Revision tracking records:
= Beginning of Section =
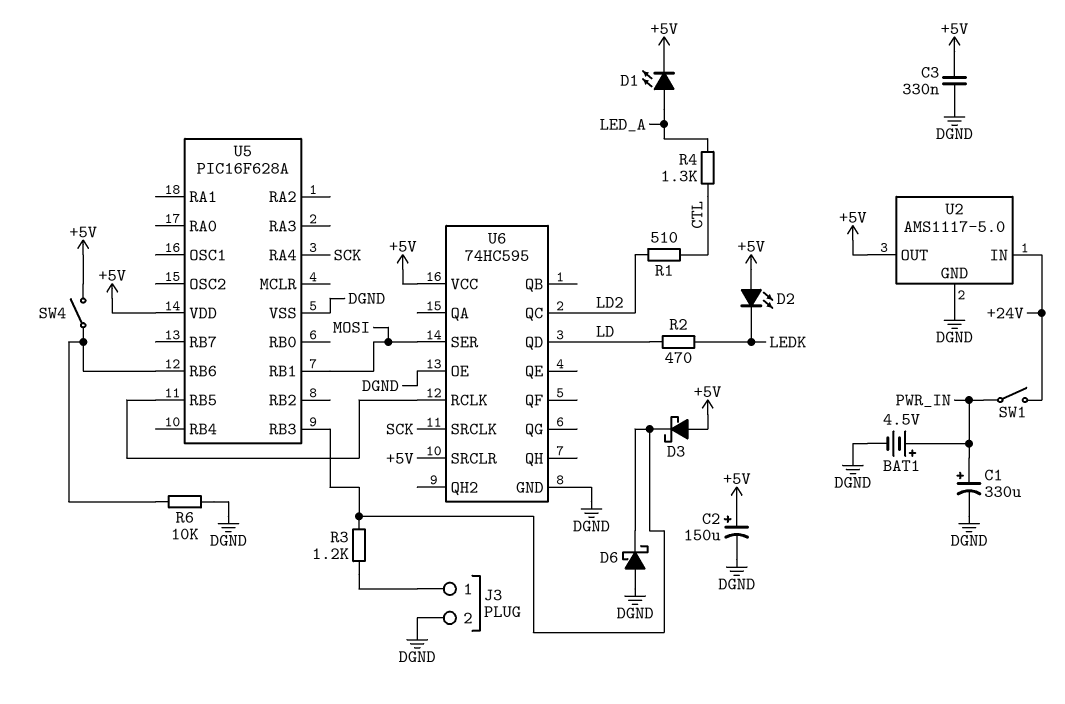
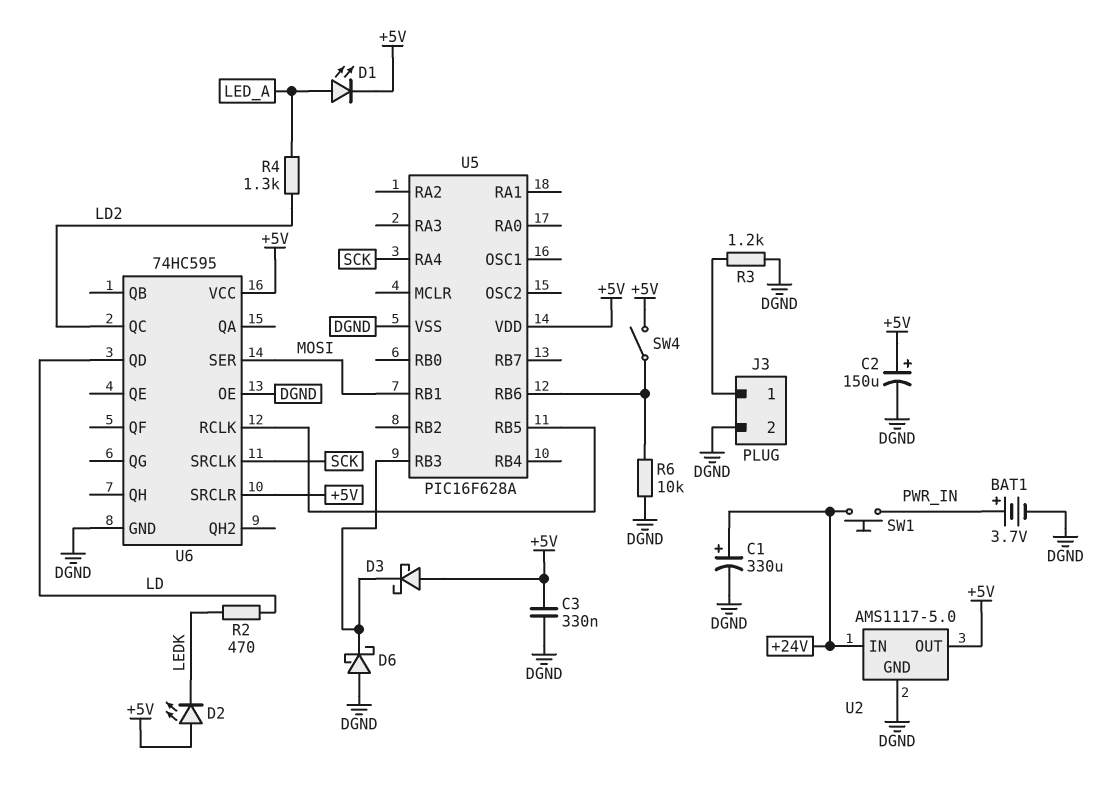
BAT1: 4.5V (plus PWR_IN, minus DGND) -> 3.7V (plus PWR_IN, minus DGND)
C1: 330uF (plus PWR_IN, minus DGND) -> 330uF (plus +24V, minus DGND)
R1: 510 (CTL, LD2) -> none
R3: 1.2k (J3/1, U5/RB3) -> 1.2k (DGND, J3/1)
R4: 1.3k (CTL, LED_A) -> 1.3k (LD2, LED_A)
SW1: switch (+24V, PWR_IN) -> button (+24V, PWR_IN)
= End of Section =
§ **The problem**
Exclude images. Return the data above verbatim.

§ **Answer below**
BAT1: 4.5V (plus PWR_IN, minus DGND) -> 3.7V (plus PWR_IN, minus DGND)
C1: 330uF (plus PWR_IN, minus DGND) -> 330uF (plus +24V, minus DGND)
R1: 510 (CTL, LD2) -> none
R3: 1.2k (J3/1, U5/RB3) -> 1.2k (DGND, J3/1)
R4: 1.3k (CTL, LED_A) -> 1.3k (LD2, LED_A)
SW1: switch (+24V, PWR_IN) -> button (+24V, PWR_IN)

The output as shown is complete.